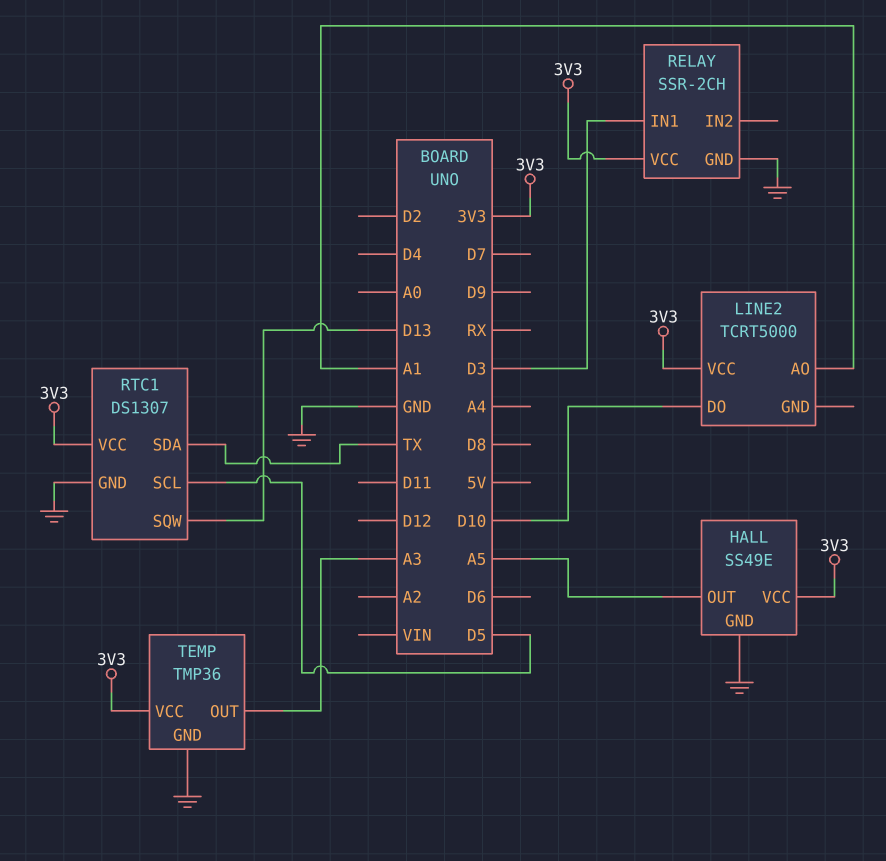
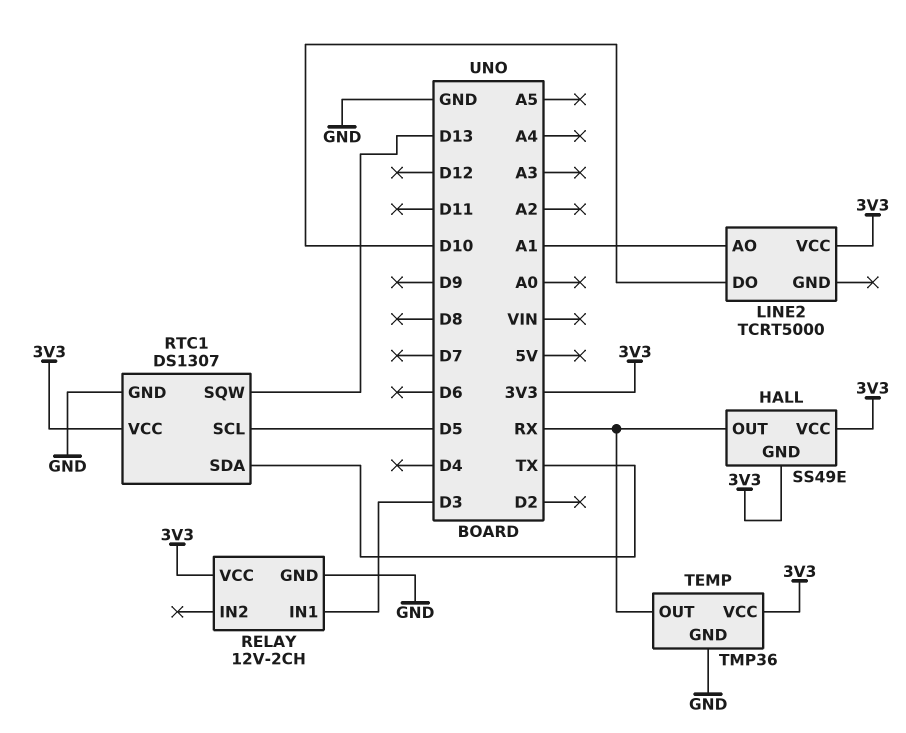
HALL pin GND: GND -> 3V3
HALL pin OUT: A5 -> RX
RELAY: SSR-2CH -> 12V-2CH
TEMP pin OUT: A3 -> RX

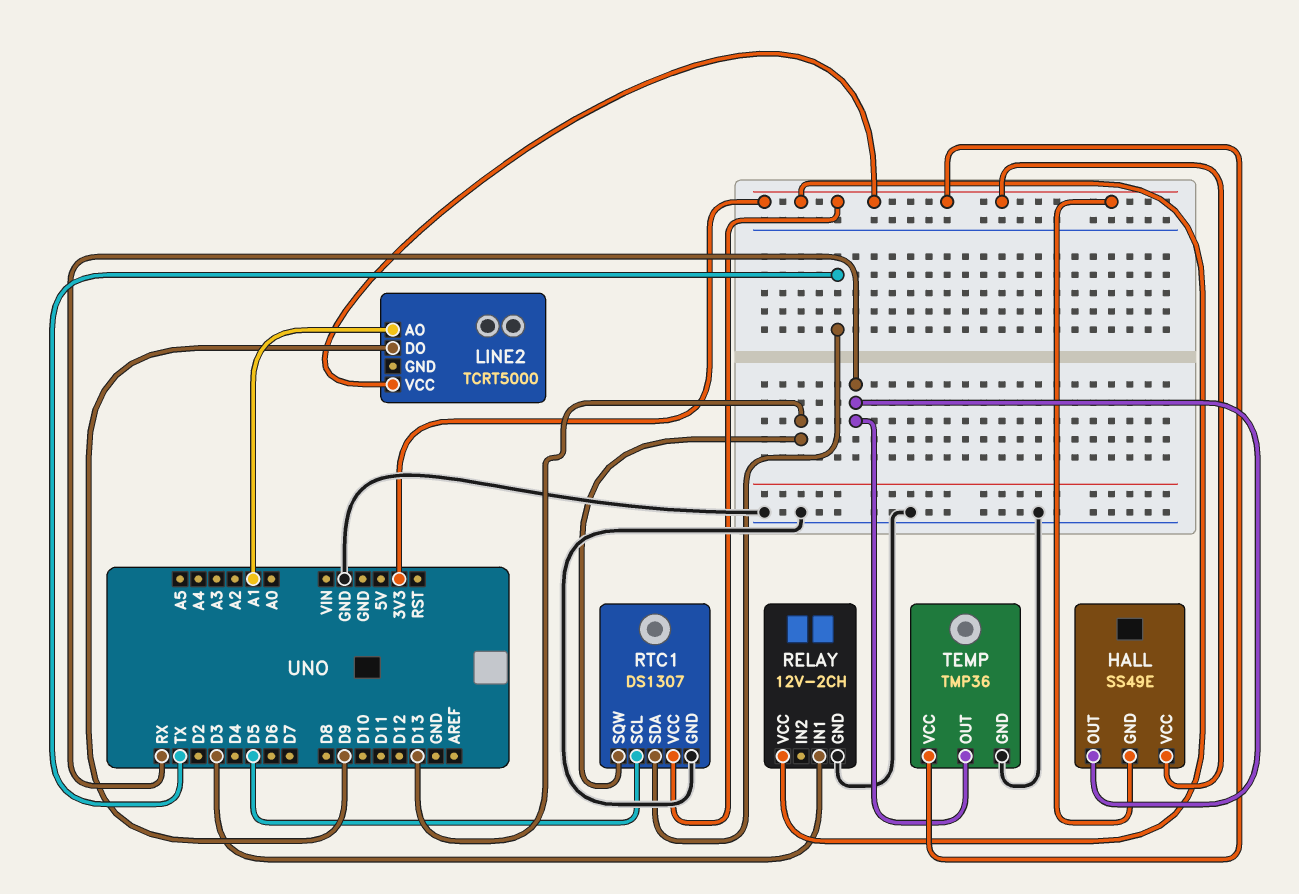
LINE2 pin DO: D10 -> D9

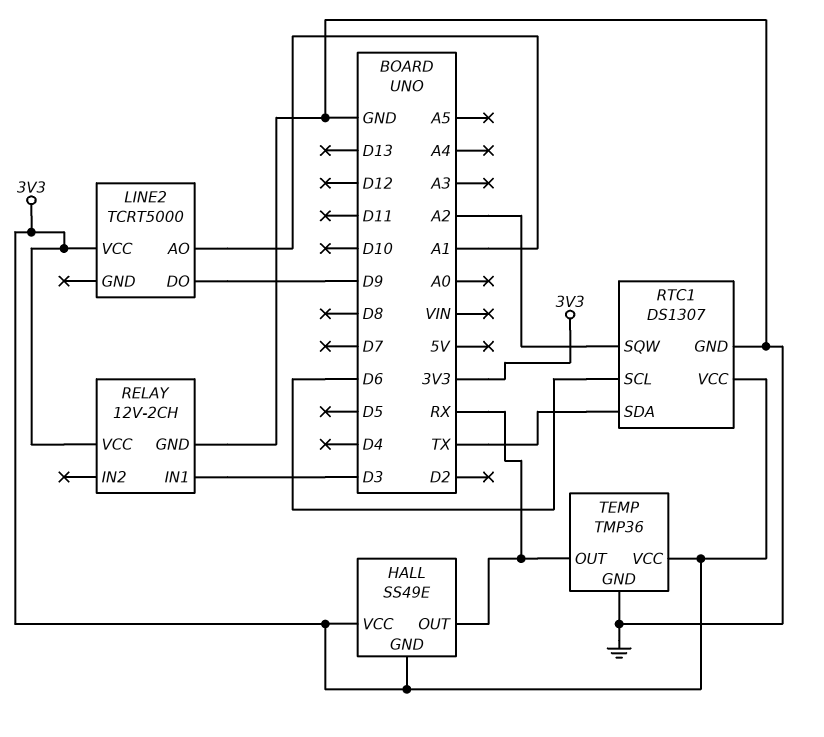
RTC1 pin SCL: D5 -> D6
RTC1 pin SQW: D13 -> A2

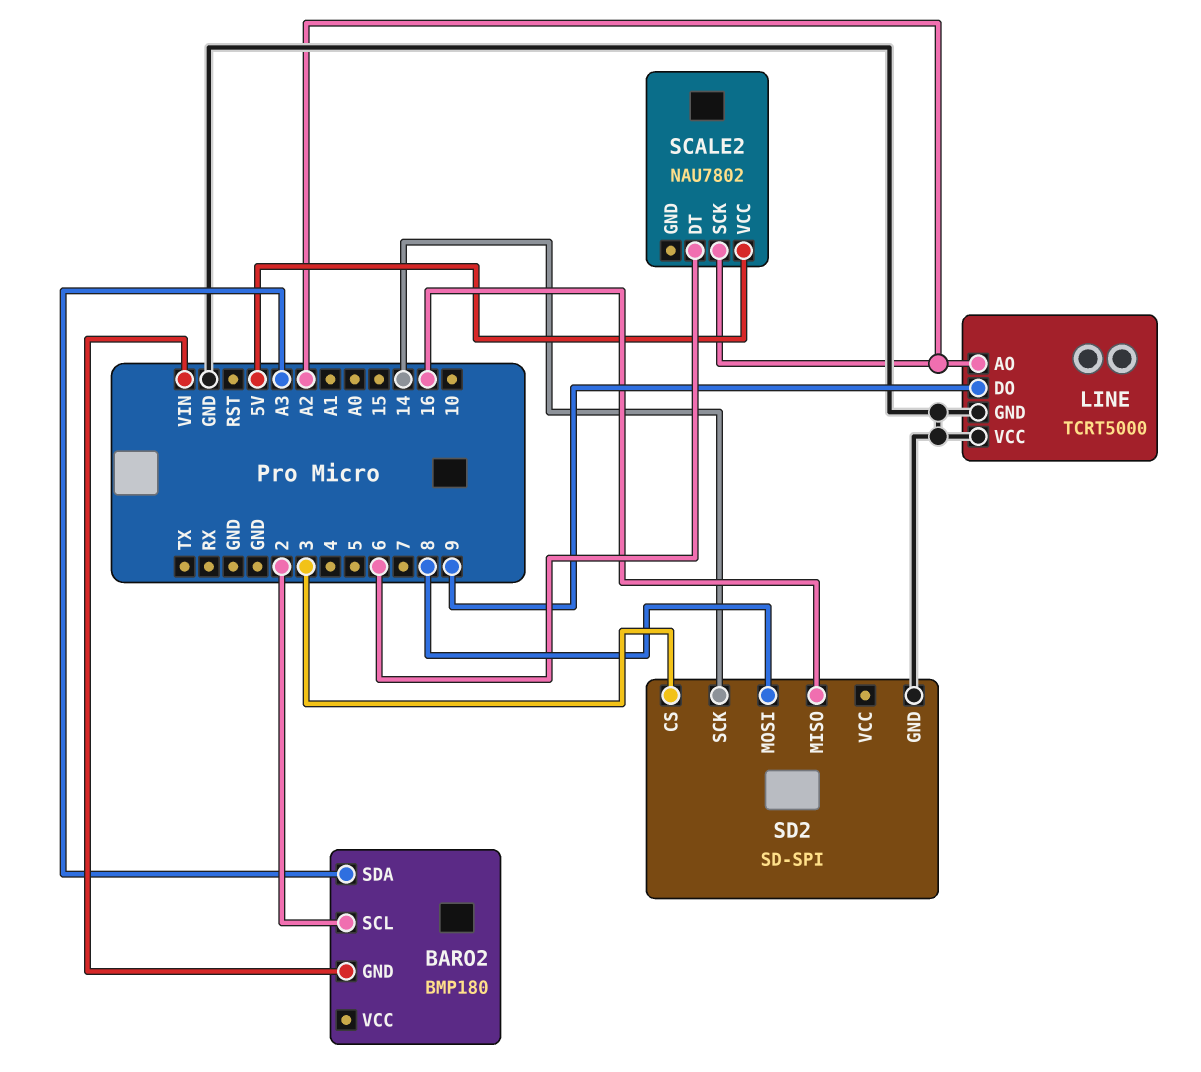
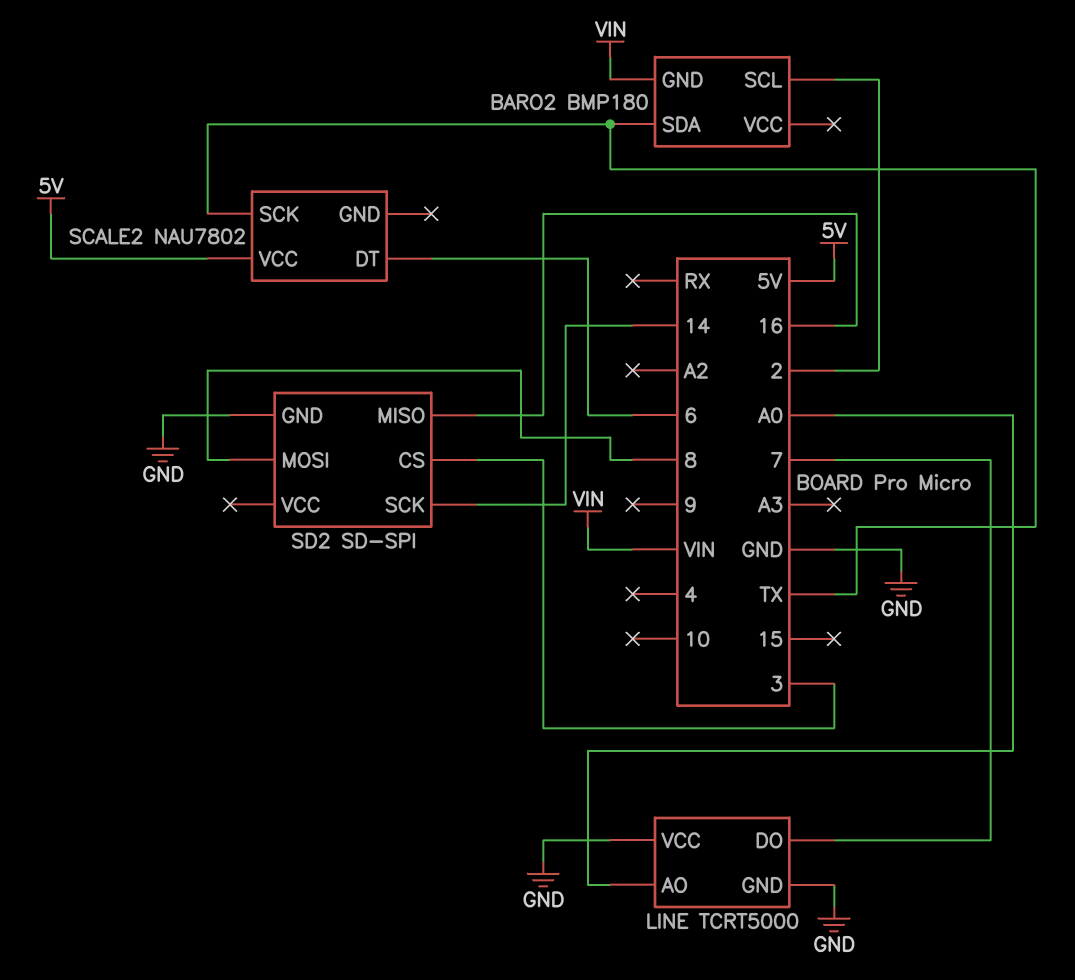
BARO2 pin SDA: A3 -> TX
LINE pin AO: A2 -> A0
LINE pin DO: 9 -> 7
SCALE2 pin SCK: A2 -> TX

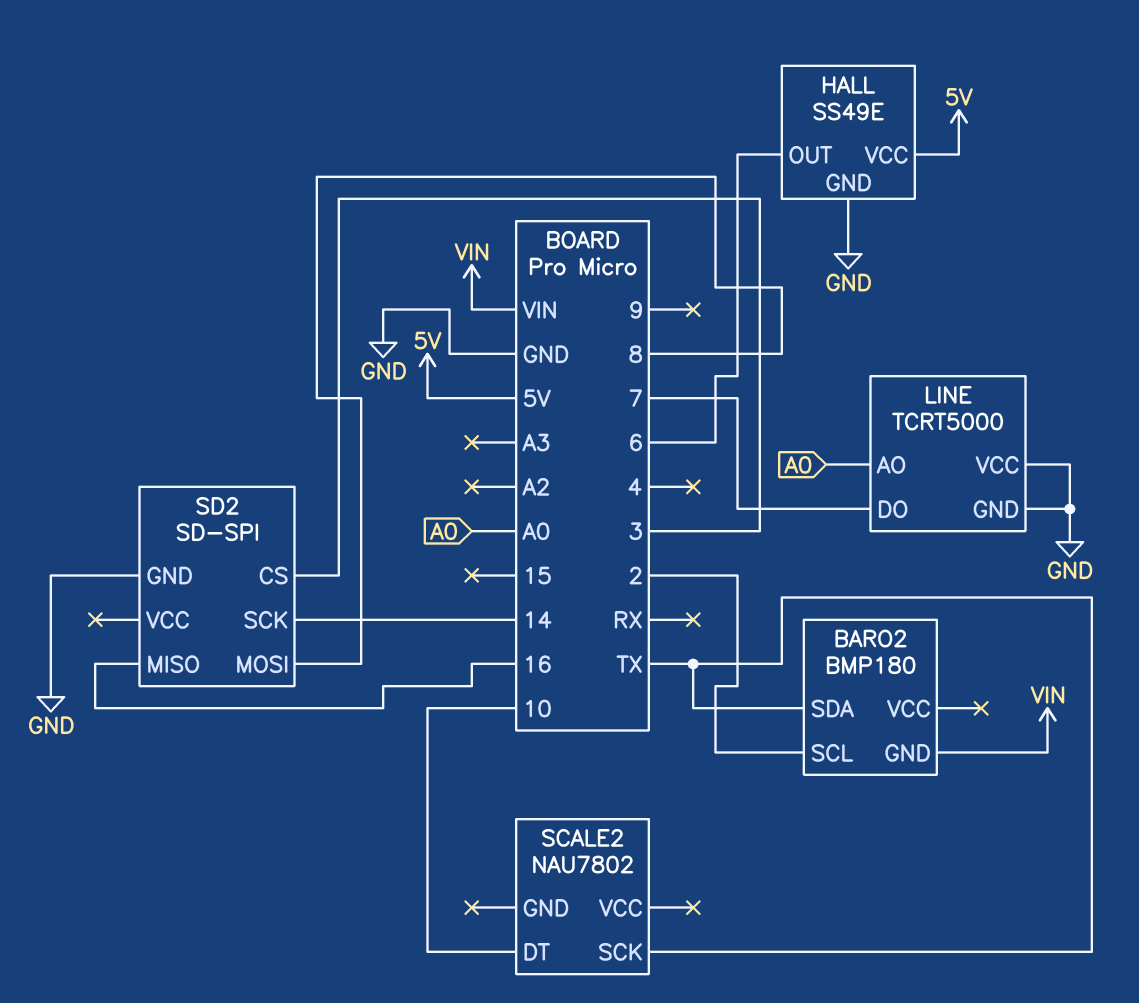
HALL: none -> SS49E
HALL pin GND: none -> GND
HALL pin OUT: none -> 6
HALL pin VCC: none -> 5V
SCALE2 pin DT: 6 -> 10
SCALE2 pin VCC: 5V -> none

#### Task objective
The reply should consist only of the lines running from the one with "BARO2 pin SDA: A3 -> TX" through the end of the material, both included, copied exactly; please omit pictures.

#### Solution to this task
BARO2 pin SDA: A3 -> TX
LINE pin AO: A2 -> A0
LINE pin DO: 9 -> 7
SCALE2 pin SCK: A2 -> TX

HALL: none -> SS49E
HALL pin GND: none -> GND
HALL pin OUT: none -> 6
HALL pin VCC: none -> 5V
SCALE2 pin DT: 6 -> 10
SCALE2 pin VCC: 5V -> none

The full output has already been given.